┌─ PROVIDED RECORDS

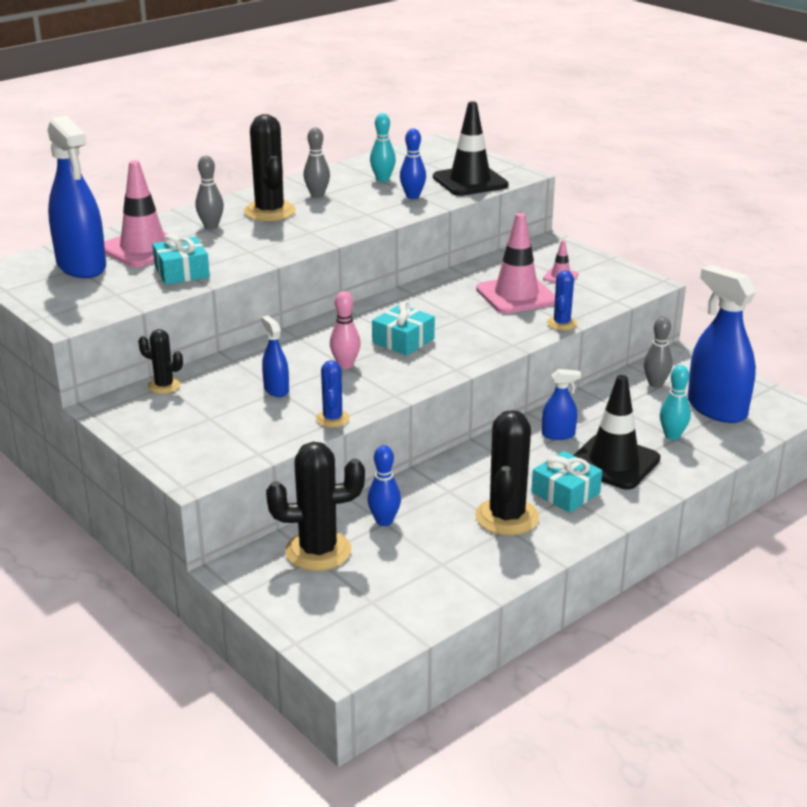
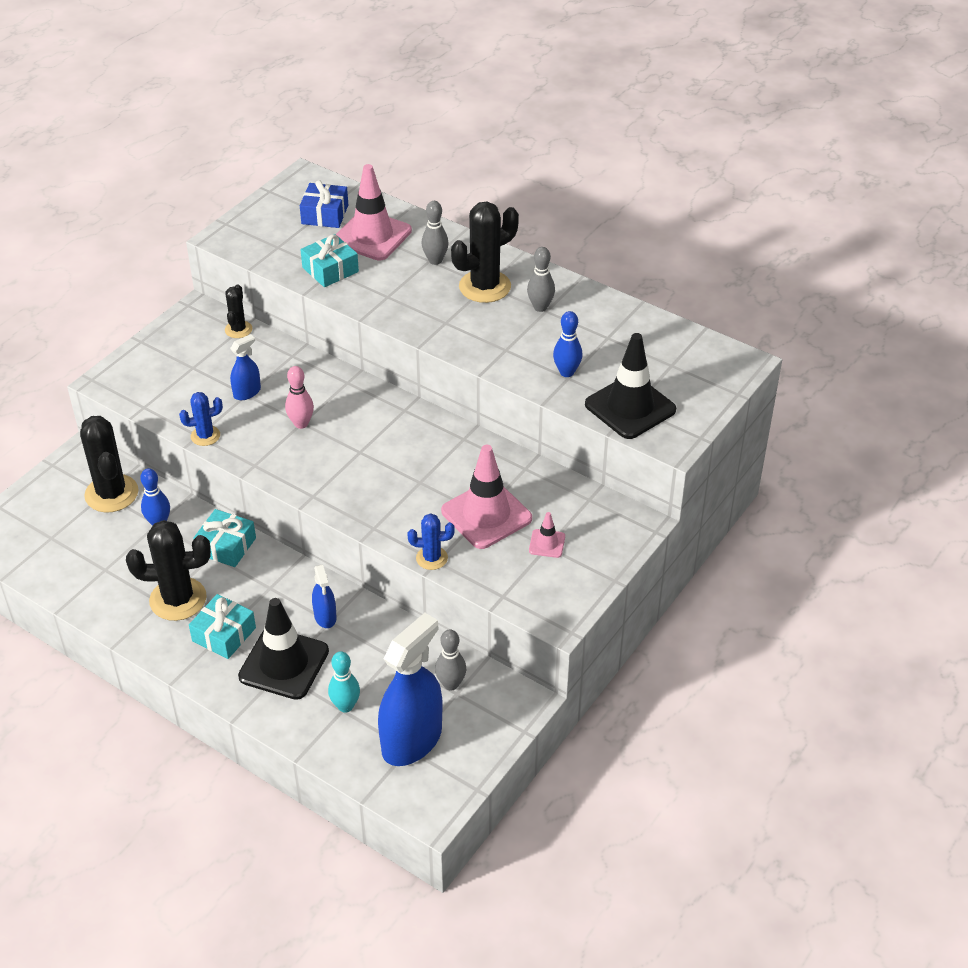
camera: 75 degrees right, 15 degrees up
(81, 266) = (325, 214): blue spray bottle -> blue gift
(382, 179) = (606, 342): turquoise bowling pin -> none
(403, 340) = (359, 451): turquoise gift -> turquoise gift (226, 546)

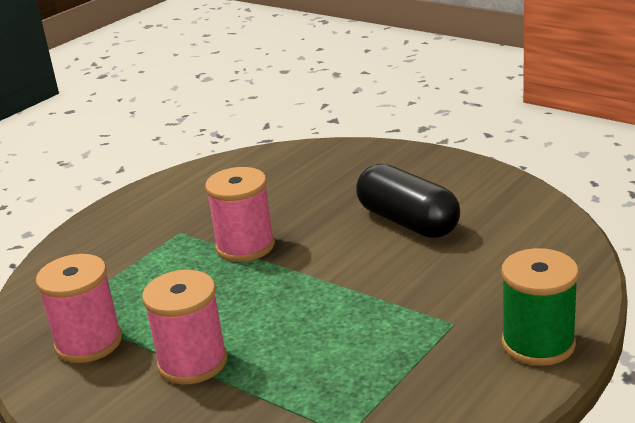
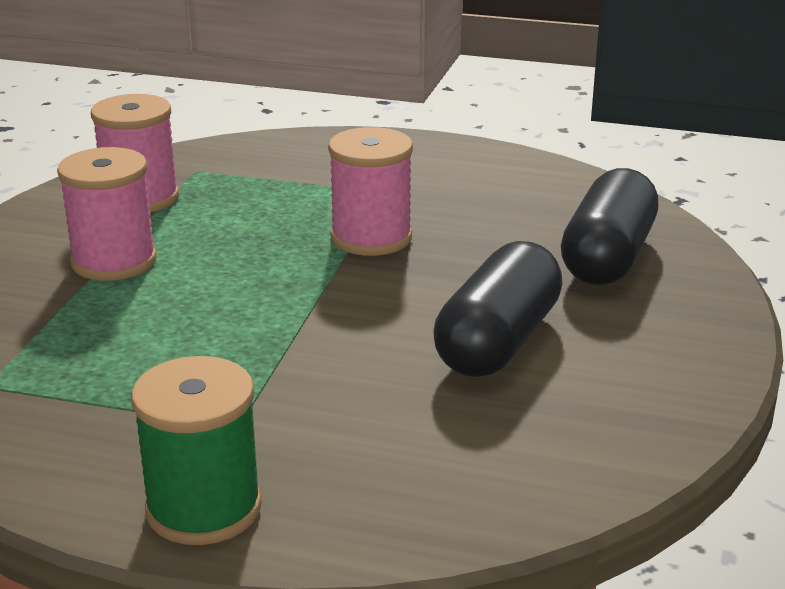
camera: 65 degrees right, 0 degrees up
(333, 172) = (607, 257): none -> black capsule

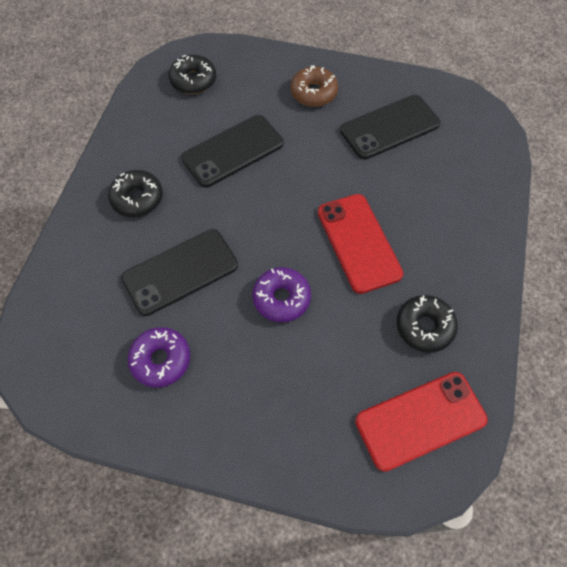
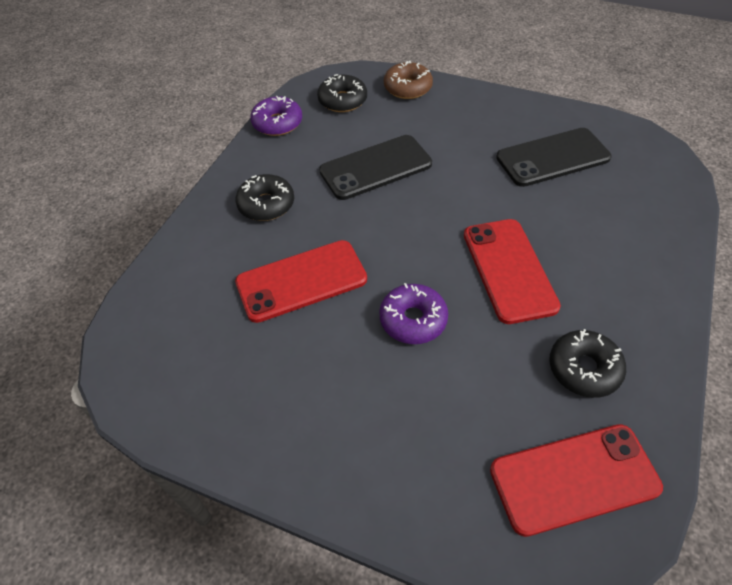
camera: 10 degrees right, 10 degrees down
(161, 360) = (265, 371): purple donut -> purple donut (277, 123)
(180, 272) = (301, 281): black phone -> red phone
(313, 92) = (470, 119): brown donut -> brown donut (407, 88)

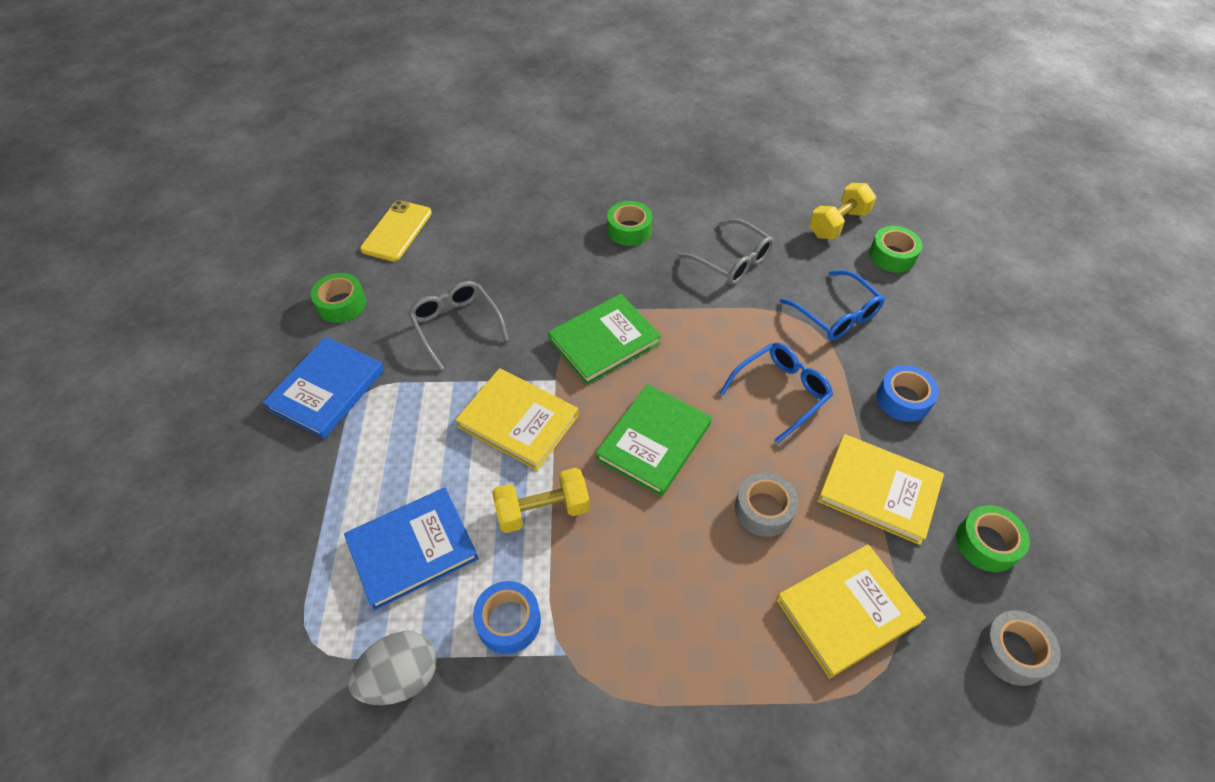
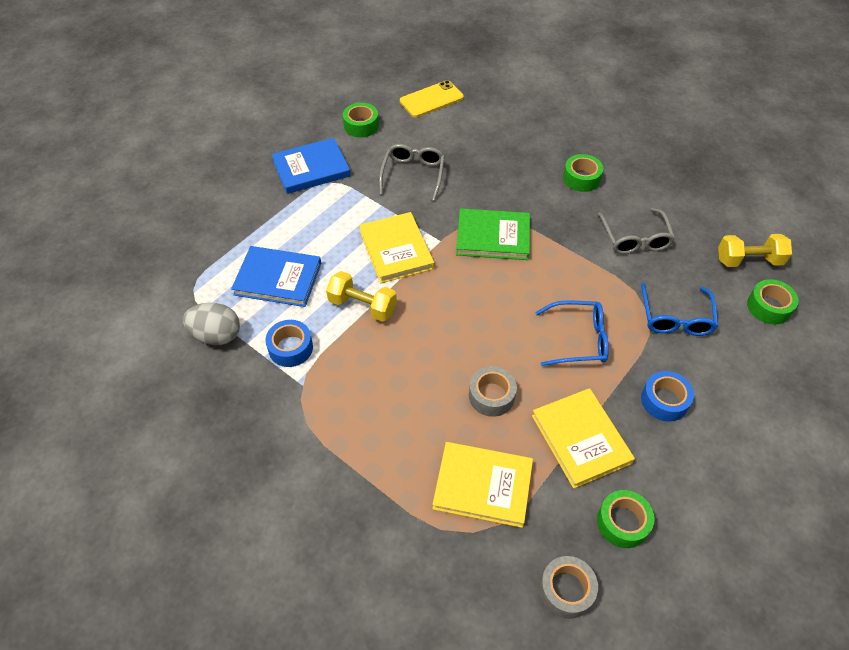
camera: 40 degrees right, 0 degrees up
(653, 442) = (464, 313): green book -> none

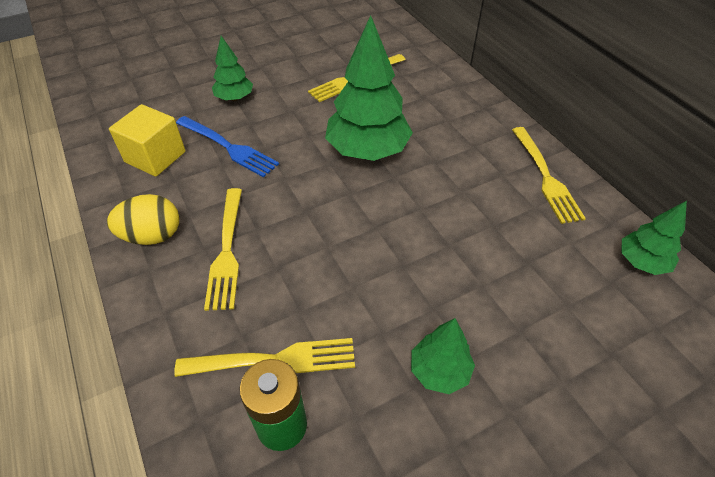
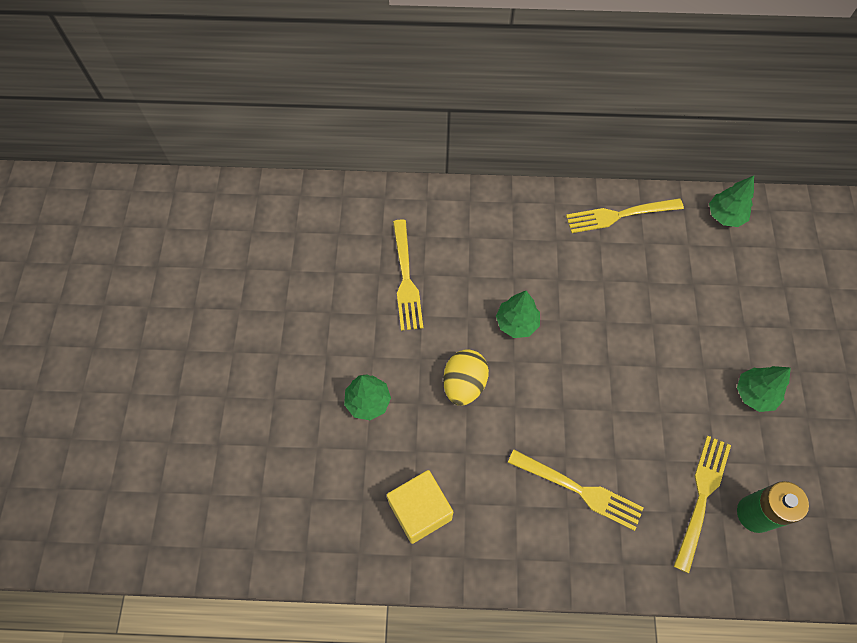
camera: 60 degrees left, 15 degrees up
(152, 236) = (530, 546): yellow egg -> yellow egg (464, 384)
(229, 147) = (445, 437): blue fork -> none
(367, 150) = (516, 323): green tree -> green tree, size x0.53
(546, 177) = (619, 215): yellow fork -> yellow fork turned 150 degrees clockwise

└─

#### WORK ORDER:
Please return the material above only from the line that holds "(333, 172) = (607, 257): none" through the line that holds "(367, 150) = (516, 323): green", exactly as it stands, ends included and pictures omitted.

#### YOUR SOLUTION:
(333, 172) = (607, 257): none -> black capsule

camera: 10 degrees right, 10 degrees down
(161, 360) = (265, 371): purple donut -> purple donut (277, 123)
(180, 272) = (301, 281): black phone -> red phone
(313, 92) = (470, 119): brown donut -> brown donut (407, 88)

camera: 40 degrees right, 0 degrees up
(653, 442) = (464, 313): green book -> none

camera: 60 degrees left, 15 degrees up
(152, 236) = (530, 546): yellow egg -> yellow egg (464, 384)
(229, 147) = (445, 437): blue fork -> none
(367, 150) = (516, 323): green tree -> green tree, size x0.53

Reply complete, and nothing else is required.